* EXERCISE GOAL
Give back, word for word, the lines in the listing below from the one holding "shelving: (101, 504) -> (1083, 947), moved" down to the one holding "plant: (897, 559) -> (784, 402), added", both ends included.

* LISTED ENTRIES

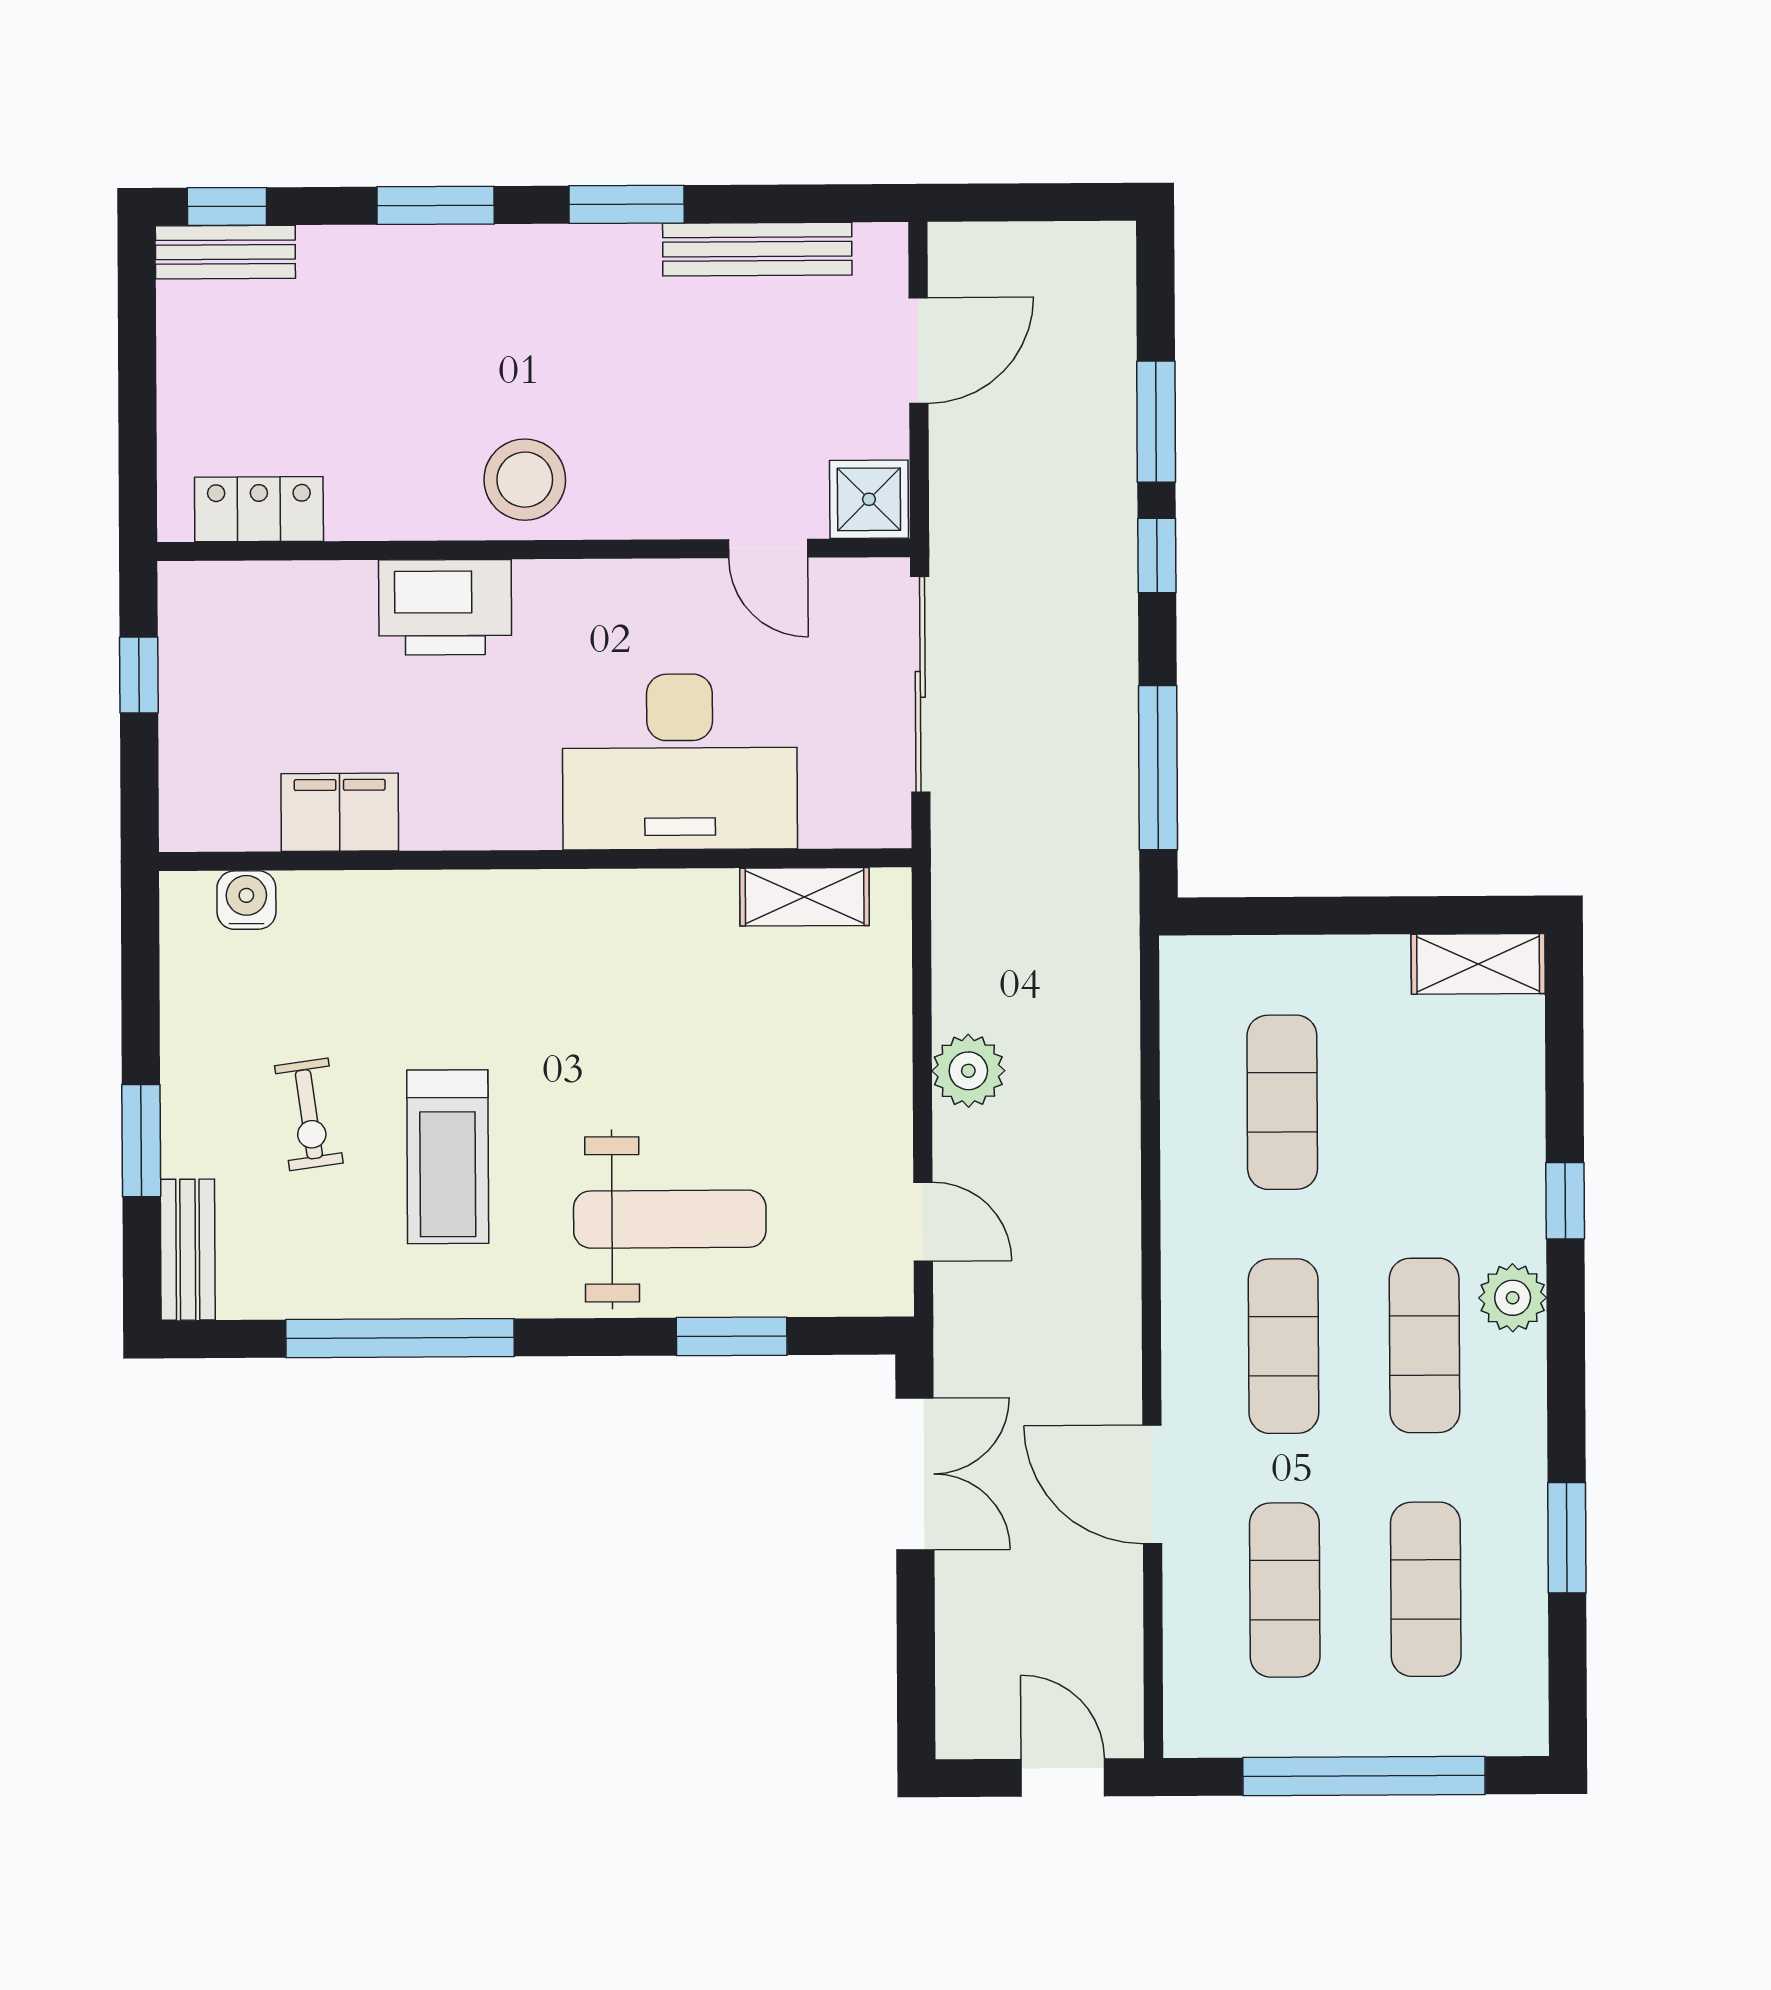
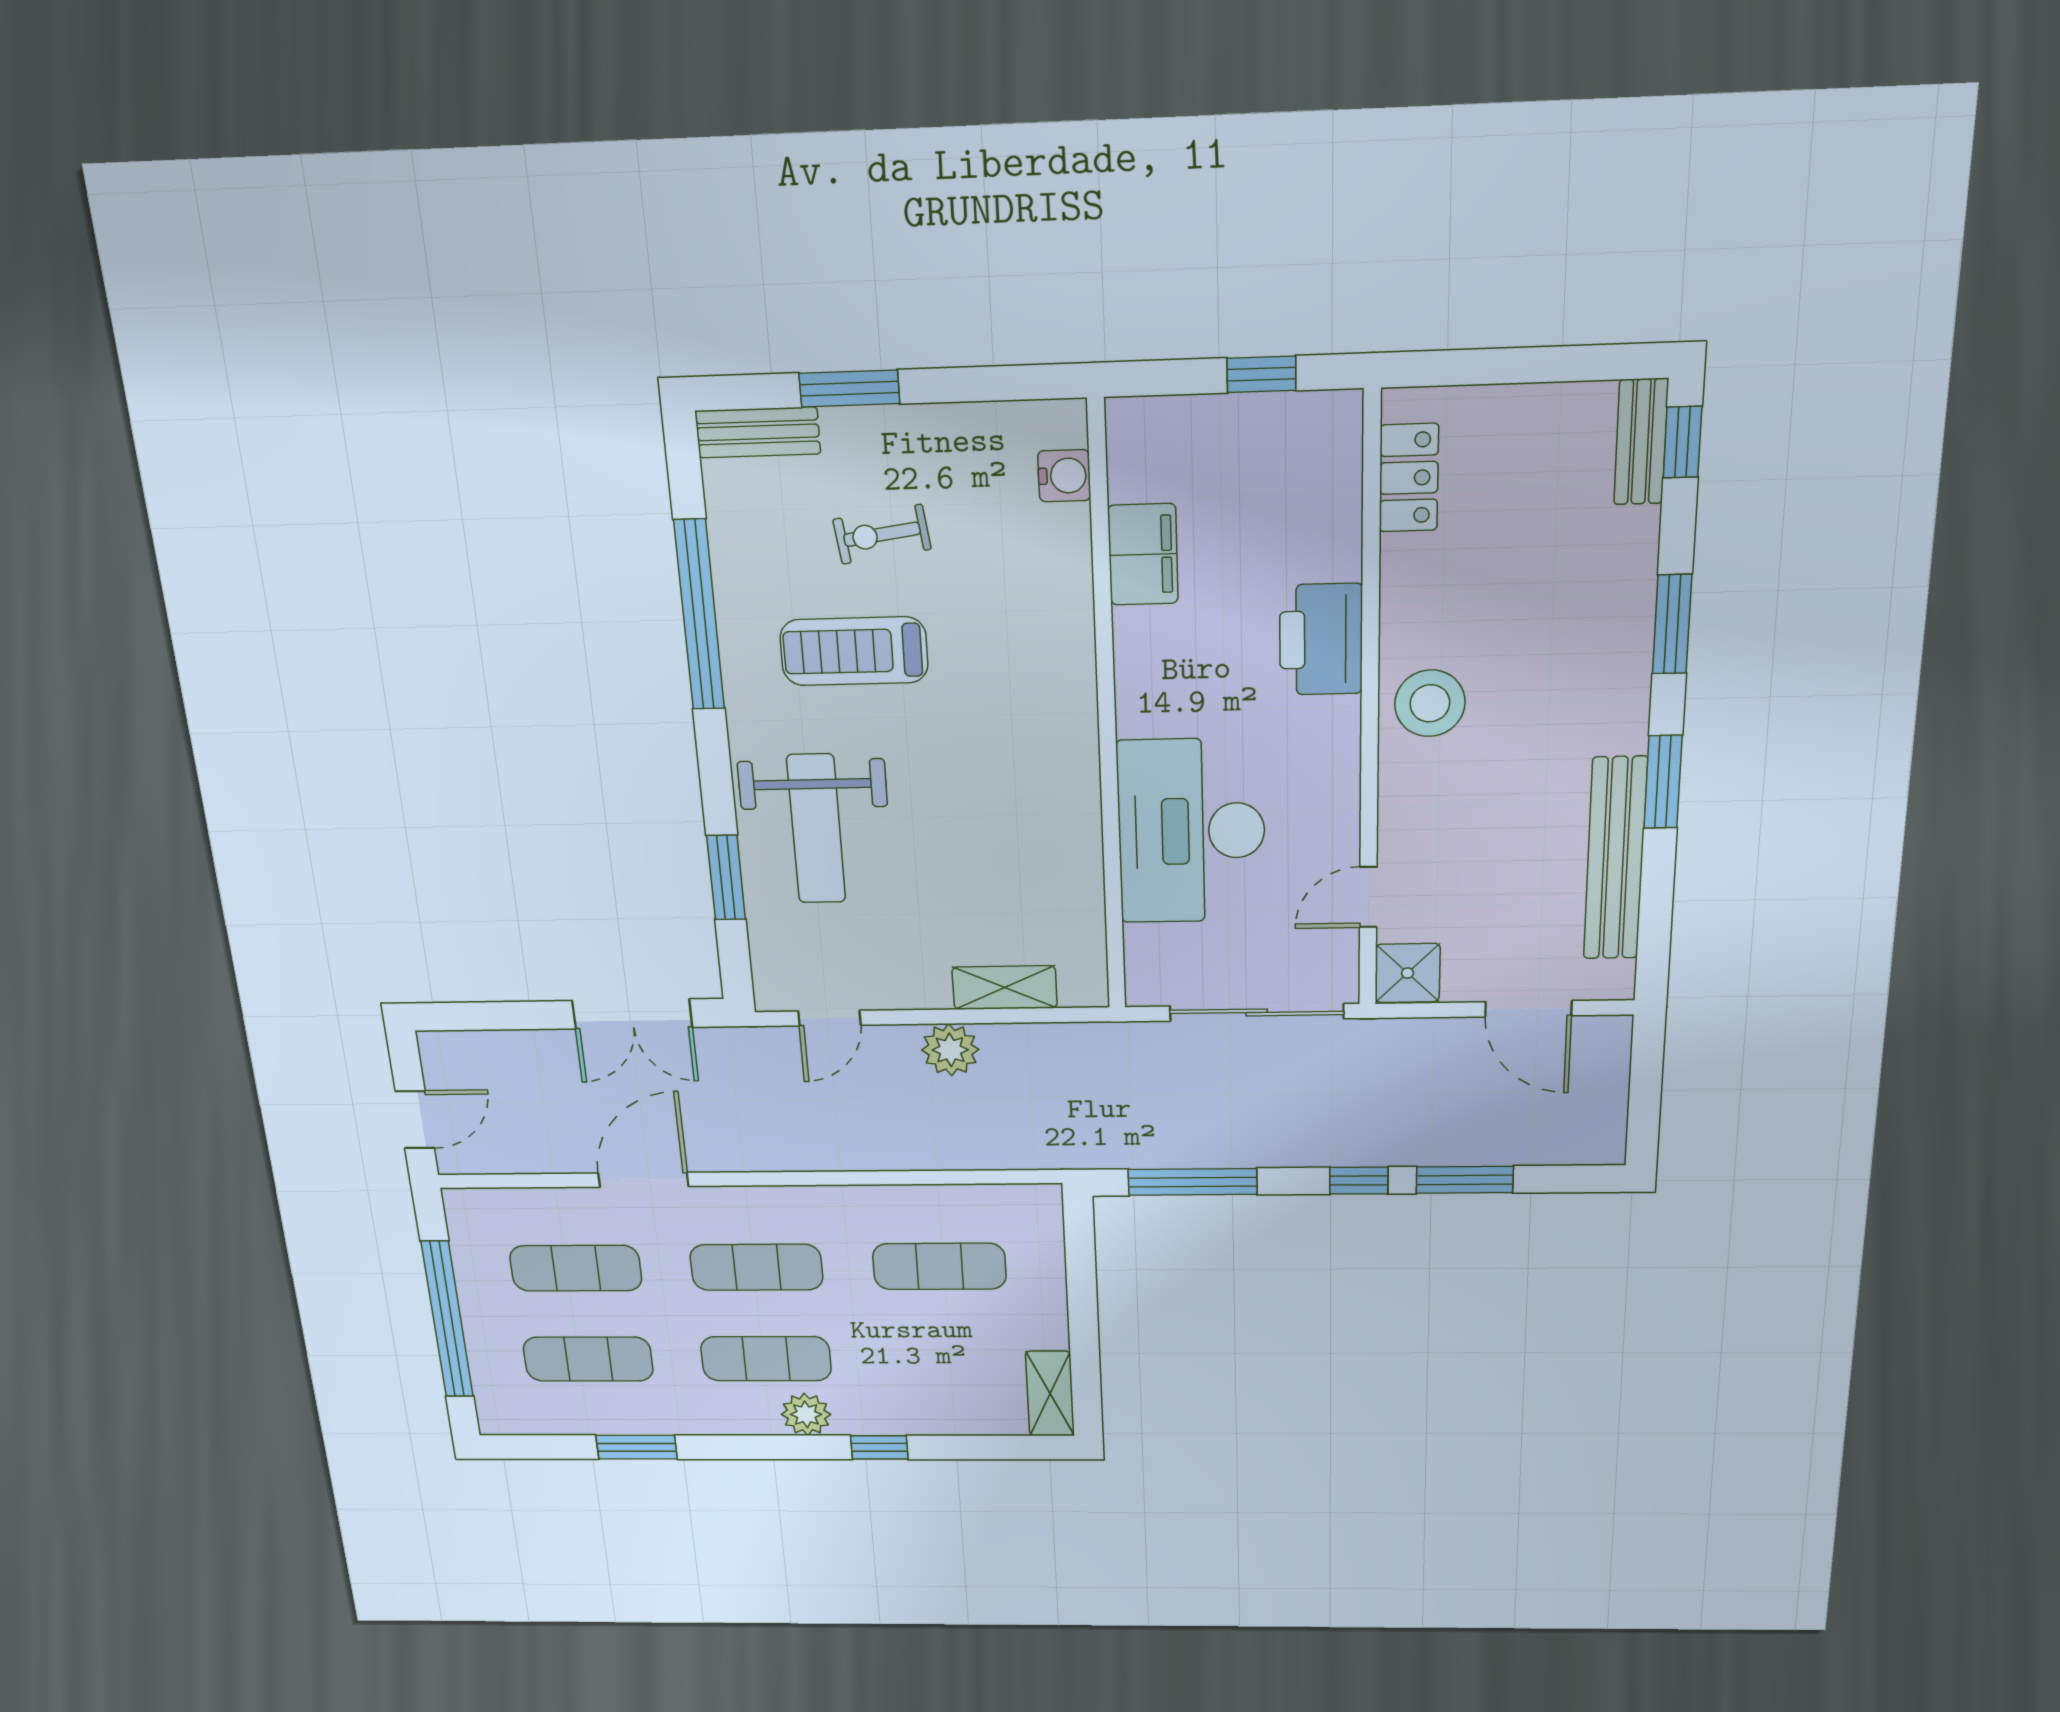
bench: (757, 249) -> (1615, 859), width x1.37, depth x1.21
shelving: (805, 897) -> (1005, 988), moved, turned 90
...
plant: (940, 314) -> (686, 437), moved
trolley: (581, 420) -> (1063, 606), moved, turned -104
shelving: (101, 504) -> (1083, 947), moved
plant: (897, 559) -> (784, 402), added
---
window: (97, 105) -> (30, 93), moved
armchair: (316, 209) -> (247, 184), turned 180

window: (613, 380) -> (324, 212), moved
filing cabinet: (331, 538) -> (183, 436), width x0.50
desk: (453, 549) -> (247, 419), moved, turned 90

* RESPONSE AREA
shelving: (101, 504) -> (1083, 947), moved
plant: (897, 559) -> (784, 402), added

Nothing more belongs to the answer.